== Extracted entries ==
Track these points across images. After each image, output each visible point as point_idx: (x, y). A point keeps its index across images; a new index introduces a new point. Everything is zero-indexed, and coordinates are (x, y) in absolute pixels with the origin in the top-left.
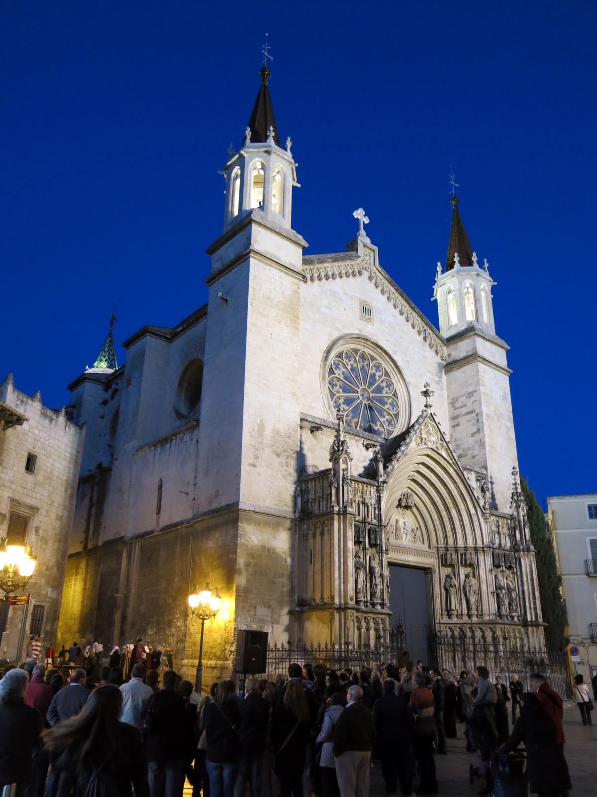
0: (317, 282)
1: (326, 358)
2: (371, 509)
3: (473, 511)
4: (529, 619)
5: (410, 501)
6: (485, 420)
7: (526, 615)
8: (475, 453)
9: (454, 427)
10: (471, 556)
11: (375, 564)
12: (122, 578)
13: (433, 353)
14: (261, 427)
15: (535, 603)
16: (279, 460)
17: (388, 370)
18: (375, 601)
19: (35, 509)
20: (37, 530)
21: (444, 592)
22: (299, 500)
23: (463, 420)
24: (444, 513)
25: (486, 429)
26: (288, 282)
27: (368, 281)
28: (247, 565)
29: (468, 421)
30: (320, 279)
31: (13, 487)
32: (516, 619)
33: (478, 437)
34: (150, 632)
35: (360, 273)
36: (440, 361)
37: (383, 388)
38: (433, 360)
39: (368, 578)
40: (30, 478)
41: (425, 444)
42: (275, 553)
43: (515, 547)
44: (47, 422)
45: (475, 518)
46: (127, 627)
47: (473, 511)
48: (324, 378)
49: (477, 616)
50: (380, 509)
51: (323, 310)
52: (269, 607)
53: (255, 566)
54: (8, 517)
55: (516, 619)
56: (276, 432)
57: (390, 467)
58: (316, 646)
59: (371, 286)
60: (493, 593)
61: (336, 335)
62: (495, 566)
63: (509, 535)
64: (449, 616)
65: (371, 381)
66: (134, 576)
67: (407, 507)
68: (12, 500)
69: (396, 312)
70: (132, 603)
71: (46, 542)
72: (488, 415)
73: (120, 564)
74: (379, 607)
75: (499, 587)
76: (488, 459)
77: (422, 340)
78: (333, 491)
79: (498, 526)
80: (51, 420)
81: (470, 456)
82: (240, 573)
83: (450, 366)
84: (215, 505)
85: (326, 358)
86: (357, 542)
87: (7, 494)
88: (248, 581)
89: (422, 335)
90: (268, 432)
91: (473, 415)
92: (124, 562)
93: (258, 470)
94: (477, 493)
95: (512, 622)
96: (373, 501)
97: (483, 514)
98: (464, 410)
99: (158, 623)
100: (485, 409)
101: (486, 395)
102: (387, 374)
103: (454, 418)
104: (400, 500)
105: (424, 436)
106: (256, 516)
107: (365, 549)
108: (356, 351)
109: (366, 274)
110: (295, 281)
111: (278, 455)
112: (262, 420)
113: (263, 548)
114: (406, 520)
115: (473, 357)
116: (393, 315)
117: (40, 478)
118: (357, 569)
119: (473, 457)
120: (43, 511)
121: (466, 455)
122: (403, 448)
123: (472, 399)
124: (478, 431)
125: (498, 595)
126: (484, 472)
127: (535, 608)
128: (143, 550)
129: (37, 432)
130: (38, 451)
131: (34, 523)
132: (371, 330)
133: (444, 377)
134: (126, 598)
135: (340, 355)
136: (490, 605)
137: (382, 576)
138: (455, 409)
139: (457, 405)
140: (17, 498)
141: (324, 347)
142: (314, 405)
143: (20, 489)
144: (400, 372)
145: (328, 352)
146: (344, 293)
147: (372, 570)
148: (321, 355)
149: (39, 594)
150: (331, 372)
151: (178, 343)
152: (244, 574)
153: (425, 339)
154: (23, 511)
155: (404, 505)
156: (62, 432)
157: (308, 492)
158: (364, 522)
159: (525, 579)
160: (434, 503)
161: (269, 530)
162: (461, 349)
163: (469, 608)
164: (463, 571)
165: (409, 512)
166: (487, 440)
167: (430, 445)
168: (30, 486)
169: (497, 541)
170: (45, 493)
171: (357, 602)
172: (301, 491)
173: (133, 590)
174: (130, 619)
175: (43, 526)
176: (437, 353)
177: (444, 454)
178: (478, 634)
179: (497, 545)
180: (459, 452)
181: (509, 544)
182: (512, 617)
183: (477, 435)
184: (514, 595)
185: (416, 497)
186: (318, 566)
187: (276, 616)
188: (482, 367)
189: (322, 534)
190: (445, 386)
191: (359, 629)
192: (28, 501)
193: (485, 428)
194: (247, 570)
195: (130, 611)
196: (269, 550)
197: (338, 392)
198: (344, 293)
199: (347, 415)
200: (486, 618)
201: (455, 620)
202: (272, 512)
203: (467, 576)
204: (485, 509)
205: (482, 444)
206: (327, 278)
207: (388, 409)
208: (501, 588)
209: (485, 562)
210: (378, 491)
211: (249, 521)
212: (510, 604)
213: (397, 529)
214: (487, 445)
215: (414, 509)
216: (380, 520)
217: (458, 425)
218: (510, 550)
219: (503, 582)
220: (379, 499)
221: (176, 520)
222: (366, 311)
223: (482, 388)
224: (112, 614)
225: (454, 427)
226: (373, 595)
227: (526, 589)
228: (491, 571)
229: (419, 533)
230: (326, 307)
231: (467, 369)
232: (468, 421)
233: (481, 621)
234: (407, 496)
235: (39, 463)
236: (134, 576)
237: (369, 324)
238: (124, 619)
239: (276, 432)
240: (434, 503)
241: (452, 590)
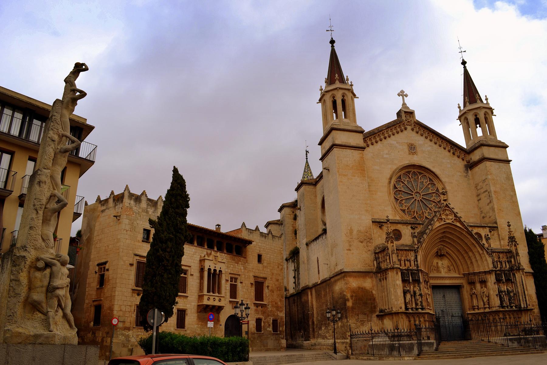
===
Please print all of the records above again, line for line and unchanged, leaving out the pictures.

Track these points across images. After each image, output each visible point as point_idx: (x, y). A point keeps its index across images; a new index introduces a new point. Everything is zero-indexed, and coordinates are (x, y) in absolute pixels with the origin in the top-left.
0: (317, 282)
1: (326, 358)
2: (371, 509)
3: (473, 511)
4: (529, 619)
5: (410, 501)
6: (485, 420)
7: (526, 615)
8: (475, 453)
9: (454, 427)
10: (471, 556)
11: (375, 564)
12: (122, 578)
13: (433, 353)
14: (261, 427)
15: (535, 603)
16: (279, 460)
17: (388, 370)
18: (375, 601)
19: (35, 509)
20: (37, 530)
21: (444, 592)
22: (299, 500)
23: (463, 420)
24: (444, 513)
25: (486, 429)
26: (288, 282)
27: (368, 281)
28: (247, 565)
29: (468, 421)
30: (320, 279)
31: (13, 487)
32: (516, 619)
33: (478, 437)
34: (150, 632)
35: (360, 273)
36: (440, 361)
37: (383, 388)
38: (433, 360)
39: (368, 578)
40: (30, 478)
41: (425, 444)
42: (275, 553)
43: (515, 547)
44: (47, 422)
45: (475, 518)
46: (127, 627)
47: (473, 511)
48: (324, 378)
49: (477, 616)
50: (380, 509)
51: (323, 310)
52: (269, 607)
53: (255, 566)
54: (8, 517)
55: (516, 619)
56: (276, 432)
57: (390, 467)
58: (316, 646)
59: (371, 286)
60: (493, 593)
61: (336, 335)
62: (495, 566)
63: (509, 535)
64: (449, 616)
65: (371, 381)
66: (134, 576)
67: (407, 507)
68: (12, 500)
69: (396, 312)
70: (132, 603)
71: (46, 542)
72: (488, 415)
73: (120, 564)
74: (379, 607)
75: (499, 587)
76: (488, 459)
77: (422, 340)
78: (333, 491)
79: (498, 526)
80: (51, 420)
81: (470, 456)
82: (240, 573)
83: (450, 366)
84: (215, 505)
85: (326, 358)
86: (357, 542)
87: (7, 494)
88: (248, 581)
89: (422, 335)
90: (268, 432)
91: (473, 415)
92: (124, 562)
93: (258, 470)
94: (477, 493)
95: (512, 622)
96: (373, 501)
97: (483, 514)
98: (464, 410)
99: (158, 623)
100: (485, 409)
101: (486, 395)
102: (387, 374)
103: (454, 418)
104: (400, 500)
105: (424, 436)
106: (256, 516)
107: (365, 549)
108: (356, 351)
109: (366, 274)
110: (295, 281)
111: (278, 455)
112: (262, 420)
113: (263, 548)
114: (406, 520)
115: (473, 357)
116: (393, 315)
117: (40, 478)
118: (357, 569)
119: (473, 457)
120: (43, 511)
121: (466, 455)
122: (403, 448)
123: (472, 399)
124: (478, 431)
125: (498, 595)
126: (484, 472)
127: (535, 608)
128: (143, 550)
129: (37, 432)
130: (38, 451)
131: (34, 523)
132: (371, 330)
133: (444, 377)
134: (126, 598)
135: (340, 355)
136: (490, 605)
137: (382, 576)
138: (455, 409)
139: (457, 405)
140: (17, 498)
141: (324, 347)
142: (314, 405)
143: (20, 489)
144: (400, 372)
145: (328, 352)
146: (344, 293)
147: (372, 570)
148: (321, 355)
149: (39, 594)
150: (331, 372)
151: (178, 343)
152: (244, 574)
153: (425, 339)
154: (23, 511)
155: (404, 505)
156: (62, 432)
157: (308, 492)
158: (364, 522)
159: (525, 579)
160: (434, 503)
161: (269, 530)
162: (461, 349)
163: (469, 608)
164: (463, 571)
165: (409, 512)
166: (487, 440)
167: (430, 445)
168: (30, 486)
169: (497, 541)
170: (45, 493)
171: (357, 602)
172: (301, 491)
173: (133, 590)
174: (130, 619)
175: (43, 526)
176: (437, 353)
177: (444, 454)
178: (478, 634)
179: (497, 545)
180: (459, 452)
181: (509, 544)
182: (512, 617)
183: (477, 435)
184: (514, 595)
185: (416, 497)
186: (318, 566)
187: (276, 616)
188: (482, 367)
189: (322, 534)
190: (445, 386)
191: (359, 629)
192: (28, 501)
193: (485, 428)
194: (247, 570)
195: (130, 611)
196: (269, 550)
197: (338, 392)
198: (344, 293)
199: (347, 415)
200: (486, 618)
201: (455, 620)
202: (272, 512)
203: (467, 576)
204: (485, 509)
205: (482, 444)
206: (327, 278)
207: (388, 409)
208: (501, 588)
209: (485, 562)
210: (378, 491)
211: (249, 521)
212: (510, 604)
213: (397, 529)
214: (487, 445)
215: (414, 509)
216: (380, 520)
217: (458, 425)
218: (510, 550)
219: (503, 582)
220: (379, 499)
221: (176, 520)
222: (366, 311)
223: (482, 388)
224: (112, 614)
225: (454, 427)
226: (373, 595)
227: (526, 589)
228: (491, 571)
229: (419, 533)
230: (326, 307)
231: (467, 369)
232: (468, 421)
233: (481, 621)
234: (407, 496)
235: (39, 463)
236: (134, 576)
237: (369, 324)
238: (124, 619)
239: (276, 432)
240: (434, 503)
241: (452, 590)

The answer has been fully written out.